→ What to do
Return each line of the listing exactly as written.
▬▬▬
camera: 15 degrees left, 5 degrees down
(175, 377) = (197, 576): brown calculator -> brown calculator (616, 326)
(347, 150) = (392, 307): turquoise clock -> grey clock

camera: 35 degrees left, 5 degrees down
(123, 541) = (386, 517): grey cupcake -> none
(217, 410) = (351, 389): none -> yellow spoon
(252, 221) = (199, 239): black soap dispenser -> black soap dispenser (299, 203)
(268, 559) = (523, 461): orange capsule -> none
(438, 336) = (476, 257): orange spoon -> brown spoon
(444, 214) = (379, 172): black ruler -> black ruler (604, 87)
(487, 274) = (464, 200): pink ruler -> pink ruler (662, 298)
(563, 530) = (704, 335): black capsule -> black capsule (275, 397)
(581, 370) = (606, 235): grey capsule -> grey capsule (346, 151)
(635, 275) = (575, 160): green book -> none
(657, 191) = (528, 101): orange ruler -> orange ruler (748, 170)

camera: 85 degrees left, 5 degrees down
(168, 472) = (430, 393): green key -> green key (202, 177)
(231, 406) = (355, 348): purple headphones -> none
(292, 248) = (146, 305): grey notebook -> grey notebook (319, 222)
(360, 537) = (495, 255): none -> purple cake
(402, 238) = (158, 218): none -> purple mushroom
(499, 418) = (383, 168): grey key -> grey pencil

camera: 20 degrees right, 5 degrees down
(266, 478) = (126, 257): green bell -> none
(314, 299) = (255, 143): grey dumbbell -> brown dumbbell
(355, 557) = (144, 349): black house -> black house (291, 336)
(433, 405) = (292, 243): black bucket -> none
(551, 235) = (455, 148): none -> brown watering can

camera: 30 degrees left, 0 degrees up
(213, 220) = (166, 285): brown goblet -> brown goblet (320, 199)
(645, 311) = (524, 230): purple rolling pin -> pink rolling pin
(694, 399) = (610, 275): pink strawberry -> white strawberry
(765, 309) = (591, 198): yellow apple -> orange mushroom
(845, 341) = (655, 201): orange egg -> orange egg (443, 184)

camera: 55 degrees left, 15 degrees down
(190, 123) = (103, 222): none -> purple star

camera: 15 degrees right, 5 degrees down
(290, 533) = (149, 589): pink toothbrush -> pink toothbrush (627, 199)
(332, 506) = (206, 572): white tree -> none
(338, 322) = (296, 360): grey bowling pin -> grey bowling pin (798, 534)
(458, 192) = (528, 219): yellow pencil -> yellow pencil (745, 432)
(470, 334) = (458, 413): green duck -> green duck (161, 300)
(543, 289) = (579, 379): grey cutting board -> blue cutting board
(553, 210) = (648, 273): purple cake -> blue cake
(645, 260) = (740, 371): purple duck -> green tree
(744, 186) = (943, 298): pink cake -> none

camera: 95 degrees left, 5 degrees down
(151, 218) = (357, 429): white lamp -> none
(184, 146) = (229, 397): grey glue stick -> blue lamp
▬▬▬
→ Final answer
camera: 15 degrees left, 5 degrees down
(175, 377) = (197, 576): brown calculator -> brown calculator (616, 326)
(347, 150) = (392, 307): turquoise clock -> grey clock

camera: 35 degrees left, 5 degrees down
(123, 541) = (386, 517): grey cupcake -> none
(217, 410) = (351, 389): none -> yellow spoon
(252, 221) = (199, 239): black soap dispenser -> black soap dispenser (299, 203)
(268, 559) = (523, 461): orange capsule -> none
(438, 336) = (476, 257): orange spoon -> brown spoon
(444, 214) = (379, 172): black ruler -> black ruler (604, 87)
(487, 274) = (464, 200): pink ruler -> pink ruler (662, 298)
(563, 530) = (704, 335): black capsule -> black capsule (275, 397)
(581, 370) = (606, 235): grey capsule -> grey capsule (346, 151)
(635, 275) = (575, 160): green book -> none
(657, 191) = (528, 101): orange ruler -> orange ruler (748, 170)

camera: 85 degrees left, 5 degrees down
(168, 472) = (430, 393): green key -> green key (202, 177)
(231, 406) = (355, 348): purple headphones -> none
(292, 248) = (146, 305): grey notebook -> grey notebook (319, 222)
(360, 537) = (495, 255): none -> purple cake
(402, 238) = (158, 218): none -> purple mushroom
(499, 418) = (383, 168): grey key -> grey pencil

camera: 20 degrees right, 5 degrees down
(266, 478) = (126, 257): green bell -> none
(314, 299) = (255, 143): grey dumbbell -> brown dumbbell
(355, 557) = (144, 349): black house -> black house (291, 336)
(433, 405) = (292, 243): black bucket -> none
(551, 235) = (455, 148): none -> brown watering can

camera: 30 degrees left, 0 degrees up
(213, 220) = (166, 285): brown goblet -> brown goblet (320, 199)
(645, 311) = (524, 230): purple rolling pin -> pink rolling pin
(694, 399) = (610, 275): pink strawberry -> white strawberry
(765, 309) = (591, 198): yellow apple -> orange mushroom
(845, 341) = (655, 201): orange egg -> orange egg (443, 184)

camera: 55 degrees left, 15 degrees down
(190, 123) = (103, 222): none -> purple star

camera: 15 degrees right, 5 degrees down
(290, 533) = (149, 589): pink toothbrush -> pink toothbrush (627, 199)
(332, 506) = (206, 572): white tree -> none
(338, 322) = (296, 360): grey bowling pin -> grey bowling pin (798, 534)
(458, 192) = (528, 219): yellow pencil -> yellow pencil (745, 432)
(470, 334) = (458, 413): green duck -> green duck (161, 300)
(543, 289) = (579, 379): grey cutting board -> blue cutting board
(553, 210) = (648, 273): purple cake -> blue cake
(645, 260) = (740, 371): purple duck -> green tree
(744, 186) = (943, 298): pink cake -> none

camera: 95 degrees left, 5 degrees down
(151, 218) = (357, 429): white lamp -> none
(184, 146) = (229, 397): grey glue stick -> blue lamp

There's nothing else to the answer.